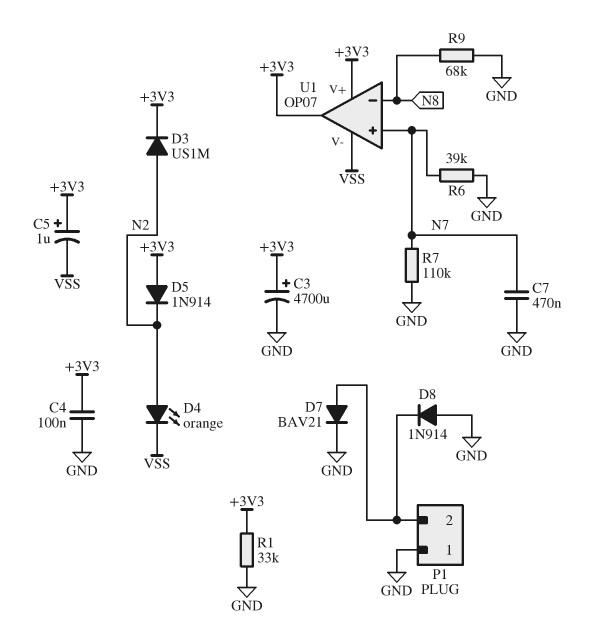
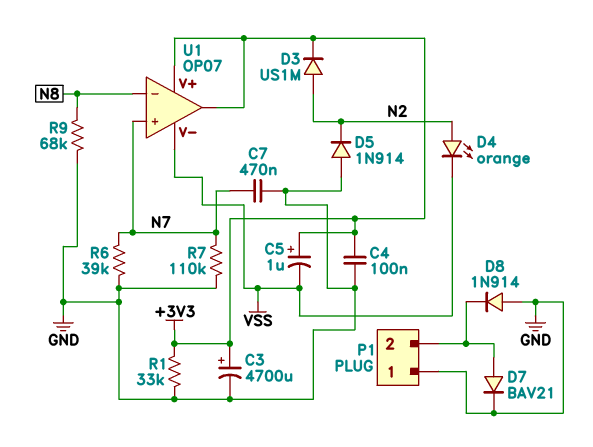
D5: diode 1N914 (A +3V3, K N2) -> diode 1N914 (A GND, K N2)

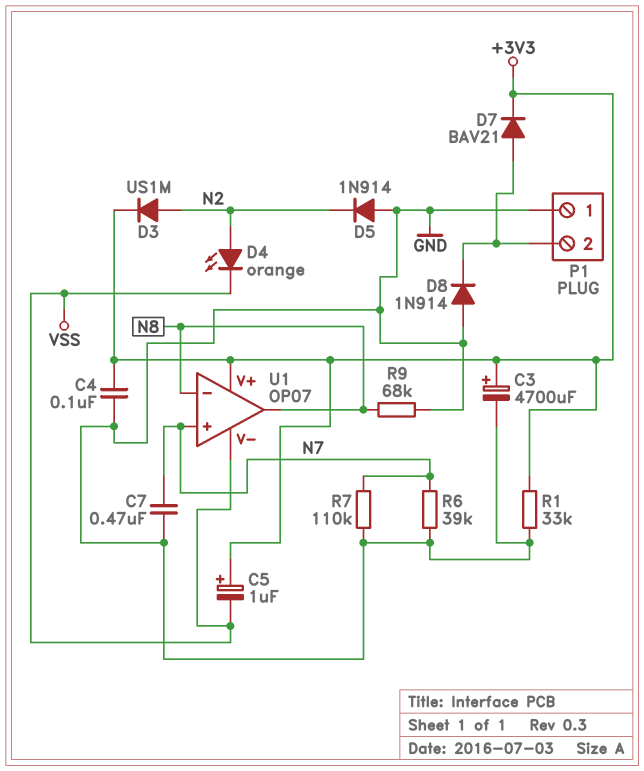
D7: diode BAV21 (A P1/2, K GND) -> diode BAV21 (A P1/2, K +3V3)
U1 pin out: +3V3 -> N8

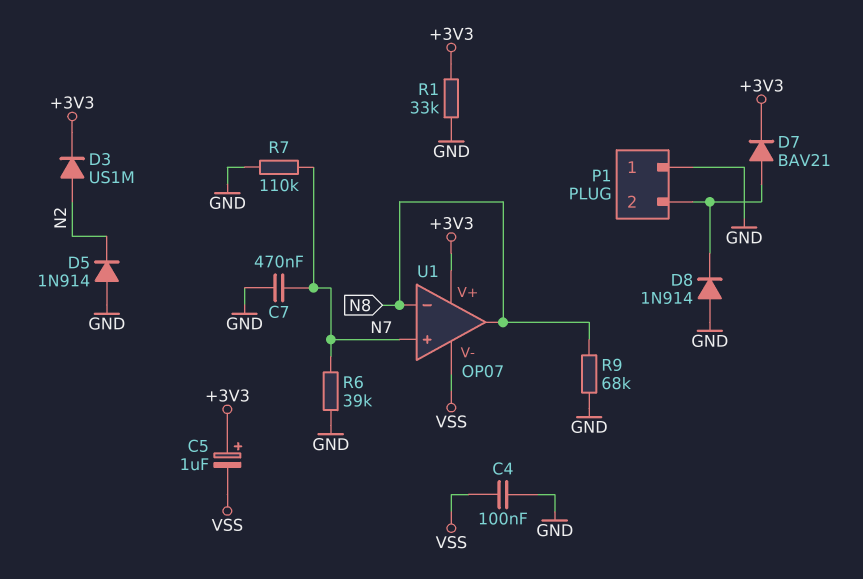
C3: 4700uF (plus +3V3, minus GND) -> none
C4: 100nF (+3V3, GND) -> 100nF (GND, VSS)
D4: LED orange (A N2, K VSS) -> none

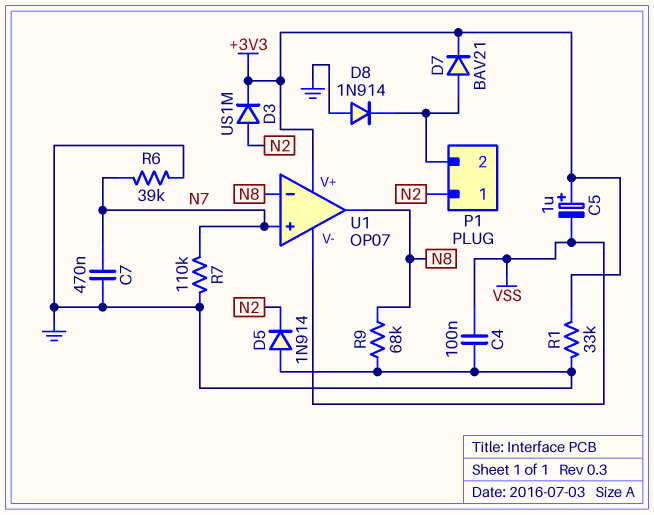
P1 pin 1: GND -> N2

===

About this task: All of the material above needs to be restated exactly, with no pictures.

Final answer:
D5: diode 1N914 (A +3V3, K N2) -> diode 1N914 (A GND, K N2)

D7: diode BAV21 (A P1/2, K GND) -> diode BAV21 (A P1/2, K +3V3)
U1 pin out: +3V3 -> N8

C3: 4700uF (plus +3V3, minus GND) -> none
C4: 100nF (+3V3, GND) -> 100nF (GND, VSS)
D4: LED orange (A N2, K VSS) -> none

P1 pin 1: GND -> N2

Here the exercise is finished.